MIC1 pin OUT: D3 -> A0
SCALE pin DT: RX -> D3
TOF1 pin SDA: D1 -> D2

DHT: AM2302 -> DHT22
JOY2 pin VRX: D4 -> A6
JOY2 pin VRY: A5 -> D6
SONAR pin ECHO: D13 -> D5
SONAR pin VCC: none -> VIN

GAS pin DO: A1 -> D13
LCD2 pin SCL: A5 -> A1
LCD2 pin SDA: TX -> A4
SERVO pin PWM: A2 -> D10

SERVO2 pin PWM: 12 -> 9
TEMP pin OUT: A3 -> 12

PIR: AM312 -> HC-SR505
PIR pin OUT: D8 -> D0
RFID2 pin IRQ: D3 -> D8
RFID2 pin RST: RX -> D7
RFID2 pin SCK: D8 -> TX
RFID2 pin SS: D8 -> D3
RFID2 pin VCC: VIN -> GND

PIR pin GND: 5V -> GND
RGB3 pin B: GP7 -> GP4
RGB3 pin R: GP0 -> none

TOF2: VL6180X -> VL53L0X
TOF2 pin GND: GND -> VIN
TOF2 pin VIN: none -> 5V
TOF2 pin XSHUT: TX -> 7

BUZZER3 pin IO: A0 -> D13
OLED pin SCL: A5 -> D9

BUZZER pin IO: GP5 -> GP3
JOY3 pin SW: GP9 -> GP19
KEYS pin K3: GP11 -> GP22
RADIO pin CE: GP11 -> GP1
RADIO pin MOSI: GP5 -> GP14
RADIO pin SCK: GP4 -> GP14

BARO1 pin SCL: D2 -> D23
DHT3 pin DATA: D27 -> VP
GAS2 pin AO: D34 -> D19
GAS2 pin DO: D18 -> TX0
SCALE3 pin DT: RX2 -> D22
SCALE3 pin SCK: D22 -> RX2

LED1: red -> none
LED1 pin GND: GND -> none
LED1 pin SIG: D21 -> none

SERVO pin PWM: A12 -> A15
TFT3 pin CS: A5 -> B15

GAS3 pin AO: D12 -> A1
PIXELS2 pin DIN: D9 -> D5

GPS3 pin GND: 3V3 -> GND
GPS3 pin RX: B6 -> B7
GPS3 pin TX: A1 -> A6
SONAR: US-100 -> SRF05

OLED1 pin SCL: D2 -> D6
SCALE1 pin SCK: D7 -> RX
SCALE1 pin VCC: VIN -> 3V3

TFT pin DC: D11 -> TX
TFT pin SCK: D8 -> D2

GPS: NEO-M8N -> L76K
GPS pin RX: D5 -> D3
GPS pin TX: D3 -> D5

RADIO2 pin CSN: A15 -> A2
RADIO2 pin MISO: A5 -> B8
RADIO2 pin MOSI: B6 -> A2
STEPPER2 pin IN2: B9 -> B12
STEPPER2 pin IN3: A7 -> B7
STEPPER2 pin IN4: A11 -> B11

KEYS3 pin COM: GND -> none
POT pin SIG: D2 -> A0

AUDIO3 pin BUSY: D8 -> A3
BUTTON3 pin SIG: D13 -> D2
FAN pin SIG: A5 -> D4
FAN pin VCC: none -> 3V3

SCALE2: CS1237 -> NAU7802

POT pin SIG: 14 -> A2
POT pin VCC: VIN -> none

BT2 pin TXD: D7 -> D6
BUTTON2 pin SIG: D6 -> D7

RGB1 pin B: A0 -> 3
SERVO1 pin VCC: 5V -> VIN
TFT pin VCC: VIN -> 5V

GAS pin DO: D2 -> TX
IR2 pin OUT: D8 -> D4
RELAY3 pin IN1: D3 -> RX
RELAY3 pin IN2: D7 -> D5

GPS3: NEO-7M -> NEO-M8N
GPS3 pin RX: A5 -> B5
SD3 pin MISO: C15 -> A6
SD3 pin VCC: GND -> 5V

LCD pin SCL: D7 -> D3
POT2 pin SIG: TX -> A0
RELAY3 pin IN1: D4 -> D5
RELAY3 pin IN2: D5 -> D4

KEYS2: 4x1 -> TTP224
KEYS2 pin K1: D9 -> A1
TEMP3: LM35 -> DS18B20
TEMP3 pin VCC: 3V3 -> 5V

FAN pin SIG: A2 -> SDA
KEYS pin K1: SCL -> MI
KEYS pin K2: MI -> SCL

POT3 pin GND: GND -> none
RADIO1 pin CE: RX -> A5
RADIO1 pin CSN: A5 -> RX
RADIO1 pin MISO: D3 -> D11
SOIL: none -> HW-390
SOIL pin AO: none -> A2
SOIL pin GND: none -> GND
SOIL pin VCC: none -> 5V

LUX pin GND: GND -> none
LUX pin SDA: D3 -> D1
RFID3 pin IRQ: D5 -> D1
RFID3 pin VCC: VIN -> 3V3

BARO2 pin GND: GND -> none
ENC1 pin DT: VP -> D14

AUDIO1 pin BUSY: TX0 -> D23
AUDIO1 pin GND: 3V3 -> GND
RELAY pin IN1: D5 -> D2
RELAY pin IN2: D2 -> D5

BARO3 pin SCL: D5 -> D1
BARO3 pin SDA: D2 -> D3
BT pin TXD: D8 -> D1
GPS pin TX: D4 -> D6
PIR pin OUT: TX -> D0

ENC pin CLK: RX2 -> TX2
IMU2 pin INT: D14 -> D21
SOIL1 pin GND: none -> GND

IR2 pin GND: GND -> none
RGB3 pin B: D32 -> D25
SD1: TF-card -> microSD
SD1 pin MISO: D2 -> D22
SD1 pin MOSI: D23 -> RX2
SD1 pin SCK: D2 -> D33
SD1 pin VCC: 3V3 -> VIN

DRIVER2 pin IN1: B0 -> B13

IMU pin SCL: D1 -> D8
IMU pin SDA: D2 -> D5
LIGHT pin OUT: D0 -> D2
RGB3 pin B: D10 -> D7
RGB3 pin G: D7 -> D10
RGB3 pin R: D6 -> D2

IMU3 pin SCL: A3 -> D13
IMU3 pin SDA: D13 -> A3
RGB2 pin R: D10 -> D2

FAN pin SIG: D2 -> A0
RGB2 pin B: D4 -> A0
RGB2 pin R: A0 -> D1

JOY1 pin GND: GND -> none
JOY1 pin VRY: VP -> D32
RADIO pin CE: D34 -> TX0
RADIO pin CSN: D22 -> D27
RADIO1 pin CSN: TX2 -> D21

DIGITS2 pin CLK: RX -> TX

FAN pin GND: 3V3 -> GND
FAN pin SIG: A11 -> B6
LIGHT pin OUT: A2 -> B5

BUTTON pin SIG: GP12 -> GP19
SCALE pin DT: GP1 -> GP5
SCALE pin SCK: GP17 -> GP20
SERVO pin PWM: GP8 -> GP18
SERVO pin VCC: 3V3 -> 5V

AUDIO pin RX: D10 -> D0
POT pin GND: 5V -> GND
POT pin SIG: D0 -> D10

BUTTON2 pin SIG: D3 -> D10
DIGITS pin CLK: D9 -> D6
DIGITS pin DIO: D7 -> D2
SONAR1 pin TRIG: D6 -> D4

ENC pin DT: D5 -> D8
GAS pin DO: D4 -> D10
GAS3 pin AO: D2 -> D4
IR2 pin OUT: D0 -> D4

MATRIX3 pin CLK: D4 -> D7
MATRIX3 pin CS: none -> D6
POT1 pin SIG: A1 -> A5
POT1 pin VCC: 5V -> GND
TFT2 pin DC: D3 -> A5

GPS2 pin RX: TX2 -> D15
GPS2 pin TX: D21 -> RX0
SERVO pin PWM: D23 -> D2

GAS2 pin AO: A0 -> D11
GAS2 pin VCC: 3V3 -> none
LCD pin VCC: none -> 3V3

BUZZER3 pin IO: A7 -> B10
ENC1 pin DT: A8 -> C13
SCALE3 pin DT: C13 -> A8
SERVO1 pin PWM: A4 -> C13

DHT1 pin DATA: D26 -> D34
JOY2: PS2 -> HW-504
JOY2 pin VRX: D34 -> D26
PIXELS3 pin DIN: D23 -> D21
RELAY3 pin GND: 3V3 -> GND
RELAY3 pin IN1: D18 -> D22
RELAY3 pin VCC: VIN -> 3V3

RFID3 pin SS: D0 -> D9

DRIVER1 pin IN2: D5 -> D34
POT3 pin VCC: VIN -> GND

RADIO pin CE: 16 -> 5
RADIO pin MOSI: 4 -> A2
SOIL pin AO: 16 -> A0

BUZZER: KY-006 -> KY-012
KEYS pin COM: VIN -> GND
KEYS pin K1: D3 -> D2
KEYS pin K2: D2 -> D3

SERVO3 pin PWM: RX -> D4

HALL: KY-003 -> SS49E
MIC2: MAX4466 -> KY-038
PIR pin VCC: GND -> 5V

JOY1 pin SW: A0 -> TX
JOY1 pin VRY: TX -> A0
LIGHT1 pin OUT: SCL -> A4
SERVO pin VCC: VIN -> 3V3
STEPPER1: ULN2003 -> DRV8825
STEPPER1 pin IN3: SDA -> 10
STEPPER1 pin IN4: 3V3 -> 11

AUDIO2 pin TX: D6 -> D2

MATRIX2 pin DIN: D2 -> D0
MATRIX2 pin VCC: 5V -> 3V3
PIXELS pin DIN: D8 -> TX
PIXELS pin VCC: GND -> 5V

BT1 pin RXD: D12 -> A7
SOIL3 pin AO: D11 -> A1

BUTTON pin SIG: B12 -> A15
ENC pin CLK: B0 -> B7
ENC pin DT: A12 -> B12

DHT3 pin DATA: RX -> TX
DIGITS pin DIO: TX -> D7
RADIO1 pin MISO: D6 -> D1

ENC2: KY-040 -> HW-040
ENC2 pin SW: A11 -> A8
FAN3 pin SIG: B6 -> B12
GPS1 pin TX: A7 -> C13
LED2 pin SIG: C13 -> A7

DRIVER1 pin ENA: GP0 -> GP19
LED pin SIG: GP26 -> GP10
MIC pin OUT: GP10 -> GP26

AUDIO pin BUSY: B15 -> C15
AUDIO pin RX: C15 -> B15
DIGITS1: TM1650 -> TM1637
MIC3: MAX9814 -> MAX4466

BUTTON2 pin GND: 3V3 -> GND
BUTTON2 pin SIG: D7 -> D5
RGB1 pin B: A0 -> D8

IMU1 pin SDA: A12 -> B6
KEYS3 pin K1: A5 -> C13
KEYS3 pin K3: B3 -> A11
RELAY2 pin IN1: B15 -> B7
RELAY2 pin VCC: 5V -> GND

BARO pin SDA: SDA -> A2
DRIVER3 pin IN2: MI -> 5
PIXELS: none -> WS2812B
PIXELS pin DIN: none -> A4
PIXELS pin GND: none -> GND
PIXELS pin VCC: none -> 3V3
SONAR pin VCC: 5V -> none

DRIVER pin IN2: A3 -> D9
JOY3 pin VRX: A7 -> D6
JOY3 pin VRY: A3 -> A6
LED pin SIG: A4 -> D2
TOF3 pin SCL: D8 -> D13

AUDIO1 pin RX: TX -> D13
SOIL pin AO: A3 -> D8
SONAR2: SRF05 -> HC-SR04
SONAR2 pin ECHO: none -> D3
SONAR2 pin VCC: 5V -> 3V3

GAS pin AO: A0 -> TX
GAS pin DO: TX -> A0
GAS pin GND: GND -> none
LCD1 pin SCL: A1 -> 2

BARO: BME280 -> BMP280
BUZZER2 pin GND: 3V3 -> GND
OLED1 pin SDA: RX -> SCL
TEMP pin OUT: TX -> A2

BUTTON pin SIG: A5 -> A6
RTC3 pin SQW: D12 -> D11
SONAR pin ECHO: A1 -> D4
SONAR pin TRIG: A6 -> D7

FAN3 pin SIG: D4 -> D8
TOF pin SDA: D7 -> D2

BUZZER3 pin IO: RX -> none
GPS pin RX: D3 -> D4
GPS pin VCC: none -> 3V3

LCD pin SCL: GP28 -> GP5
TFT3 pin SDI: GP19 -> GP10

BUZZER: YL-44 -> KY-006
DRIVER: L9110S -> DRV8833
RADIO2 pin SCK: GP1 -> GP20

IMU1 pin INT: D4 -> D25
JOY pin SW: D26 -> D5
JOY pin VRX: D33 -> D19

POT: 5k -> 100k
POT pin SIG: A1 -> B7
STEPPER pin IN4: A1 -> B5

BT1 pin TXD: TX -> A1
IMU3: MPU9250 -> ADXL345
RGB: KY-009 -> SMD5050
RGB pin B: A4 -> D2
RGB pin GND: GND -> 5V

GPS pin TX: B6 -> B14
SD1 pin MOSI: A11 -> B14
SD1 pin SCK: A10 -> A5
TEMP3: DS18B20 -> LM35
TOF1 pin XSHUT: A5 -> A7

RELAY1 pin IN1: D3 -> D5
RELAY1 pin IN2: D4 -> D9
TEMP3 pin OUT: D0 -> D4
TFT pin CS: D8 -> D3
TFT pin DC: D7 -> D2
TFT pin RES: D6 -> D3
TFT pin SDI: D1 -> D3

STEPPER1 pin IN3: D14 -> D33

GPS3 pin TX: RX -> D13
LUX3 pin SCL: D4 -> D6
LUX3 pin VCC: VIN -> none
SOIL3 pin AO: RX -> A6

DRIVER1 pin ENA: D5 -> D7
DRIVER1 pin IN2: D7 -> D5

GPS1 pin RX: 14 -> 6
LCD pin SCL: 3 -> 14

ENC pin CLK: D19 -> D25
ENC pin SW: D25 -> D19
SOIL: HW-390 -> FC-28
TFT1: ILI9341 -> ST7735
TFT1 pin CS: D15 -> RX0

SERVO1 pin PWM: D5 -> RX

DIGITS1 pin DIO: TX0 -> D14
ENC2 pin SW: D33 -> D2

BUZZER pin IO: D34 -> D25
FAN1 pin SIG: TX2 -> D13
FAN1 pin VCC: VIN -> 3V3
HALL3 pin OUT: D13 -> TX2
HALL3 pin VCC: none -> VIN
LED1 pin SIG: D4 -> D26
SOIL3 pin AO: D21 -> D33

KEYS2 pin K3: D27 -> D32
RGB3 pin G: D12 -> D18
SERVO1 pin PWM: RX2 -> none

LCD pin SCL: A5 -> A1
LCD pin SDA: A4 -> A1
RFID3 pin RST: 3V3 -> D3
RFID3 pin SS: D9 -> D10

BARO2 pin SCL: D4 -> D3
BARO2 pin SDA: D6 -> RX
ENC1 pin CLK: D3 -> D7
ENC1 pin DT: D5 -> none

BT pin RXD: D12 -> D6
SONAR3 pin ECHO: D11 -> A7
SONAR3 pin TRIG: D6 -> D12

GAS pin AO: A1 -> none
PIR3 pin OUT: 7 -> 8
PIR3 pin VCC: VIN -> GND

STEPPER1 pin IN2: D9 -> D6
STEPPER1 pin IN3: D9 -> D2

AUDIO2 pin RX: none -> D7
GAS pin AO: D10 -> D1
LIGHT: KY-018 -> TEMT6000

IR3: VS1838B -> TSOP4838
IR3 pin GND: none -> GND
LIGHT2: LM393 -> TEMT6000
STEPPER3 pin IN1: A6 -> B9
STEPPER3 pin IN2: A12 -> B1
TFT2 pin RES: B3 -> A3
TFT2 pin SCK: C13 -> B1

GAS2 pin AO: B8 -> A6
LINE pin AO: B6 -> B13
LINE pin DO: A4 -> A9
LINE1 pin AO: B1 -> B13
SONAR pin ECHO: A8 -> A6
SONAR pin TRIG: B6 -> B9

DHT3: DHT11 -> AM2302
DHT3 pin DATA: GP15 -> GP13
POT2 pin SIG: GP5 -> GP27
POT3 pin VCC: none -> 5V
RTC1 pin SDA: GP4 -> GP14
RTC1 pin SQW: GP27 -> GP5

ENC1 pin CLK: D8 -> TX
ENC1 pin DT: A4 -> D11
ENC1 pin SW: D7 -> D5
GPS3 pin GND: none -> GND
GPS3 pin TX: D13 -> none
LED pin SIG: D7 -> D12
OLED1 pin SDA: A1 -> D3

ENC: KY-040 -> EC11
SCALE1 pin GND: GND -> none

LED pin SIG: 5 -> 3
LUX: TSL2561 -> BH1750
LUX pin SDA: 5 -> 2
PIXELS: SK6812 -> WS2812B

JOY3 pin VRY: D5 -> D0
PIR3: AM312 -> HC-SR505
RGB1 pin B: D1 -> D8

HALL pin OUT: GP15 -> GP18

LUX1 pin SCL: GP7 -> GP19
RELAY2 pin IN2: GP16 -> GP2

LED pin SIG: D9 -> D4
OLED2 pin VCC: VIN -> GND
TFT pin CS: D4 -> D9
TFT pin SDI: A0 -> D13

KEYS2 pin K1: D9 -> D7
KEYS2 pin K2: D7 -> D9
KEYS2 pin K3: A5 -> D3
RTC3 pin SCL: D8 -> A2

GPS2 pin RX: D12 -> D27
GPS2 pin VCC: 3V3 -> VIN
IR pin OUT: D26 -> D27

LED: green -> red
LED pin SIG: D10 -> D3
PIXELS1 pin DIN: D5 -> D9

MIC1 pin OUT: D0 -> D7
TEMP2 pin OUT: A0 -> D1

**Instructions for the task**
Take the lines from the first line of the listing up to and including the line with "TFT pin VCC: VIN -> 5V" and give them again exactly.

**Result below**
MIC1 pin OUT: D3 -> A0
SCALE pin DT: RX -> D3
TOF1 pin SDA: D1 -> D2

DHT: AM2302 -> DHT22
JOY2 pin VRX: D4 -> A6
JOY2 pin VRY: A5 -> D6
SONAR pin ECHO: D13 -> D5
SONAR pin VCC: none -> VIN

GAS pin DO: A1 -> D13
LCD2 pin SCL: A5 -> A1
LCD2 pin SDA: TX -> A4
SERVO pin PWM: A2 -> D10

SERVO2 pin PWM: 12 -> 9
TEMP pin OUT: A3 -> 12

PIR: AM312 -> HC-SR505
PIR pin OUT: D8 -> D0
RFID2 pin IRQ: D3 -> D8
RFID2 pin RST: RX -> D7
RFID2 pin SCK: D8 -> TX
RFID2 pin SS: D8 -> D3
RFID2 pin VCC: VIN -> GND

PIR pin GND: 5V -> GND
RGB3 pin B: GP7 -> GP4
RGB3 pin R: GP0 -> none

TOF2: VL6180X -> VL53L0X
TOF2 pin GND: GND -> VIN
TOF2 pin VIN: none -> 5V
TOF2 pin XSHUT: TX -> 7

BUZZER3 pin IO: A0 -> D13
OLED pin SCL: A5 -> D9

BUZZER pin IO: GP5 -> GP3
JOY3 pin SW: GP9 -> GP19
KEYS pin K3: GP11 -> GP22
RADIO pin CE: GP11 -> GP1
RADIO pin MOSI: GP5 -> GP14
RADIO pin SCK: GP4 -> GP14

BARO1 pin SCL: D2 -> D23
DHT3 pin DATA: D27 -> VP
GAS2 pin AO: D34 -> D19
GAS2 pin DO: D18 -> TX0
SCALE3 pin DT: RX2 -> D22
SCALE3 pin SCK: D22 -> RX2

LED1: red -> none
LED1 pin GND: GND -> none
LED1 pin SIG: D21 -> none

SERVO pin PWM: A12 -> A15
TFT3 pin CS: A5 -> B15

GAS3 pin AO: D12 -> A1
PIXELS2 pin DIN: D9 -> D5

GPS3 pin GND: 3V3 -> GND
GPS3 pin RX: B6 -> B7
GPS3 pin TX: A1 -> A6
SONAR: US-100 -> SRF05

OLED1 pin SCL: D2 -> D6
SCALE1 pin SCK: D7 -> RX
SCALE1 pin VCC: VIN -> 3V3

TFT pin DC: D11 -> TX
TFT pin SCK: D8 -> D2

GPS: NEO-M8N -> L76K
GPS pin RX: D5 -> D3
GPS pin TX: D3 -> D5

RADIO2 pin CSN: A15 -> A2
RADIO2 pin MISO: A5 -> B8
RADIO2 pin MOSI: B6 -> A2
STEPPER2 pin IN2: B9 -> B12
STEPPER2 pin IN3: A7 -> B7
STEPPER2 pin IN4: A11 -> B11

KEYS3 pin COM: GND -> none
POT pin SIG: D2 -> A0

AUDIO3 pin BUSY: D8 -> A3
BUTTON3 pin SIG: D13 -> D2
FAN pin SIG: A5 -> D4
FAN pin VCC: none -> 3V3

SCALE2: CS1237 -> NAU7802

POT pin SIG: 14 -> A2
POT pin VCC: VIN -> none

BT2 pin TXD: D7 -> D6
BUTTON2 pin SIG: D6 -> D7

RGB1 pin B: A0 -> 3
SERVO1 pin VCC: 5V -> VIN
TFT pin VCC: VIN -> 5V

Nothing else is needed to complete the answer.